Stored items:

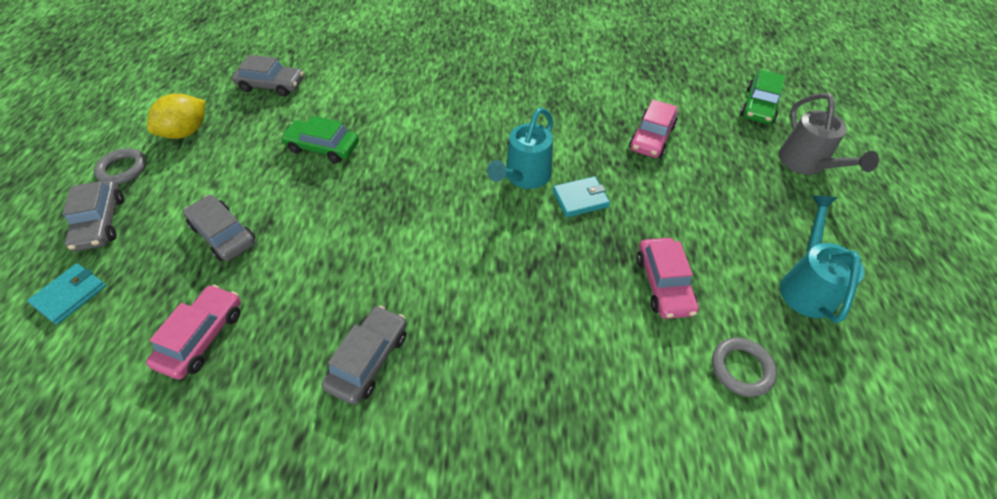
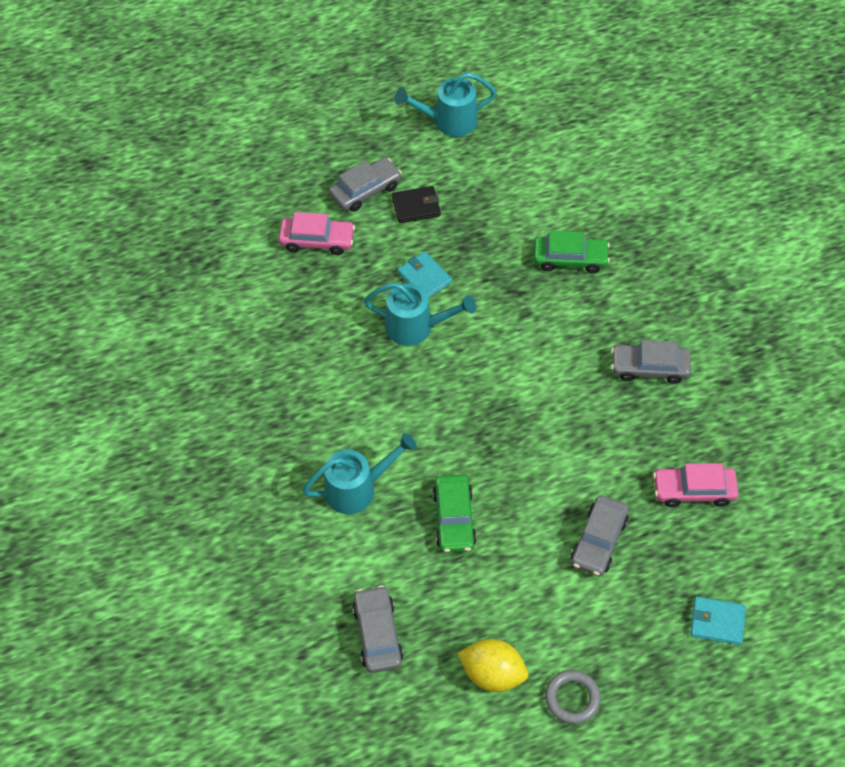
camera: 110 degrees left, 5 degrees up
grey car [62,181,124,251] -> grey car moved to [329,157,402,212]
pink car [637,238,699,319] -> none
grey ring [712,337,777,397] -> none
green car [740,70,785,124] -> green car moved to [534,231,610,273]
grey watering can [778,93,879,175] -> none
none -> turquoise watering can [302,433,417,514]
none -> black wallet [392,186,441,223]

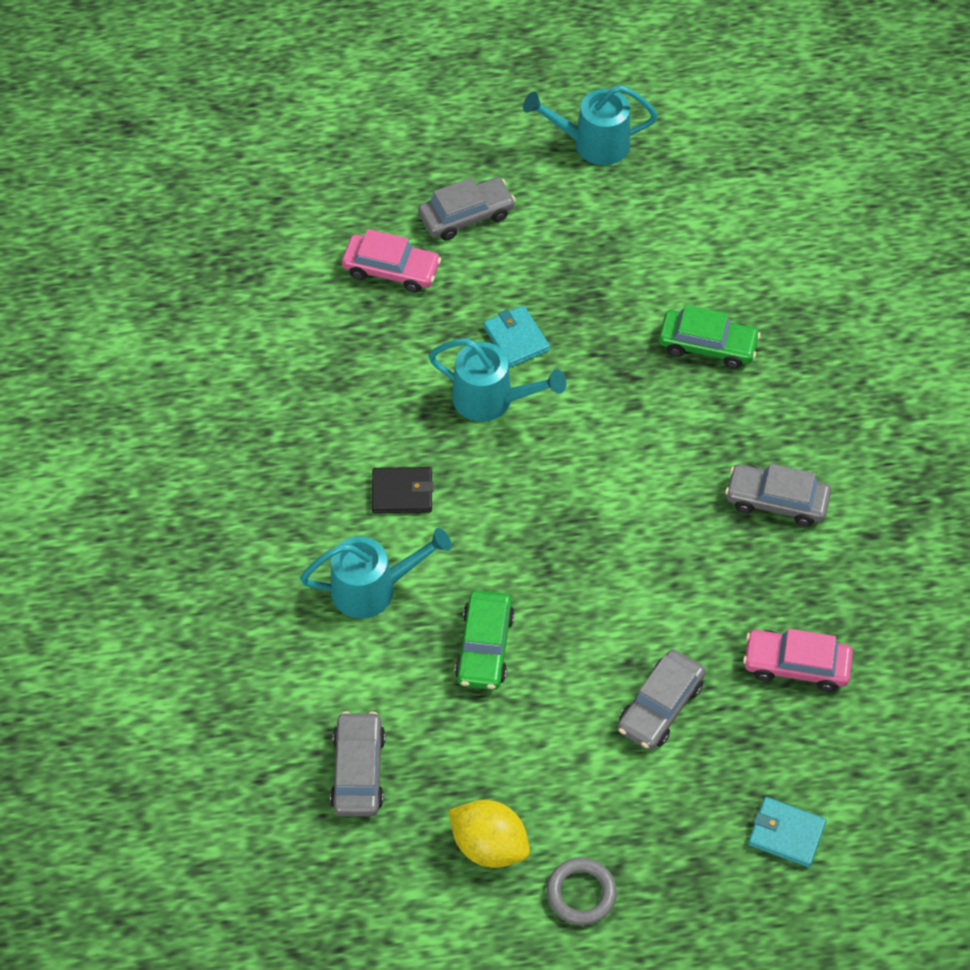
camera: 10 degrees right, 0 degrees up
black wallet [392,186,441,223] -> black wallet moved to [372,467,434,513]

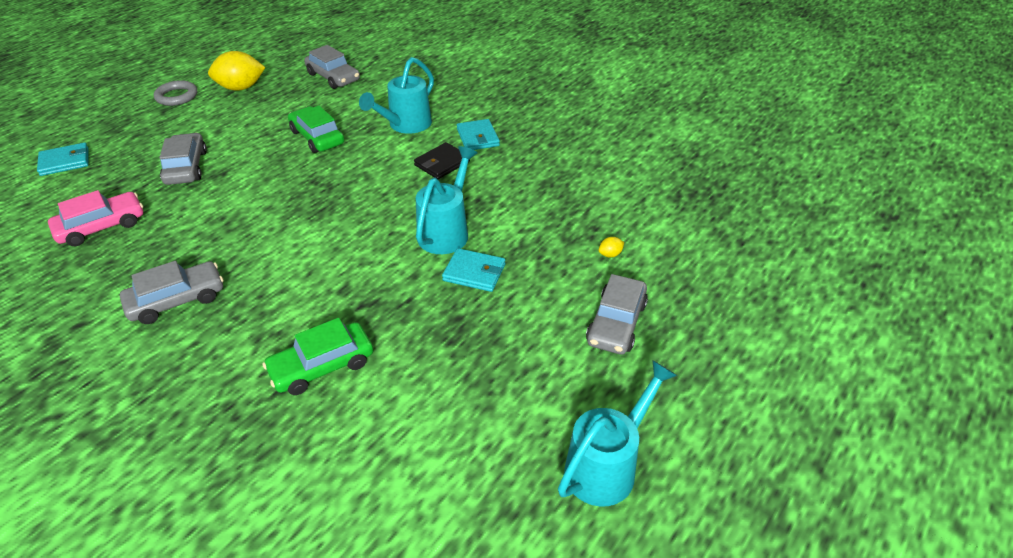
camera: 135 degrees right, 15 degrees down
pink car [342,229,441,293] -> yellow lemon [599,237,624,257]
turquoise watering can [428,338,566,422] -> turquoise watering can turned 135 degrees clockwise [416,146,477,254]
none -> turquoise wallet [457,119,500,150]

> Work instructions
Return exactly the lines that appear in the data above between the line containing "pink car [637,238,699,319] -> none" and the line containing "pink car [342,229,441,293]", both of which are included, and leave the pictures out.

> Finished task
pink car [637,238,699,319] -> none
grey ring [712,337,777,397] -> none
green car [740,70,785,124] -> green car moved to [534,231,610,273]
grey watering can [778,93,879,175] -> none
none -> turquoise watering can [302,433,417,514]
none -> black wallet [392,186,441,223]

camera: 10 degrees right, 0 degrees up
black wallet [392,186,441,223] -> black wallet moved to [372,467,434,513]

camera: 135 degrees right, 15 degrees down
pink car [342,229,441,293] -> yellow lemon [599,237,624,257]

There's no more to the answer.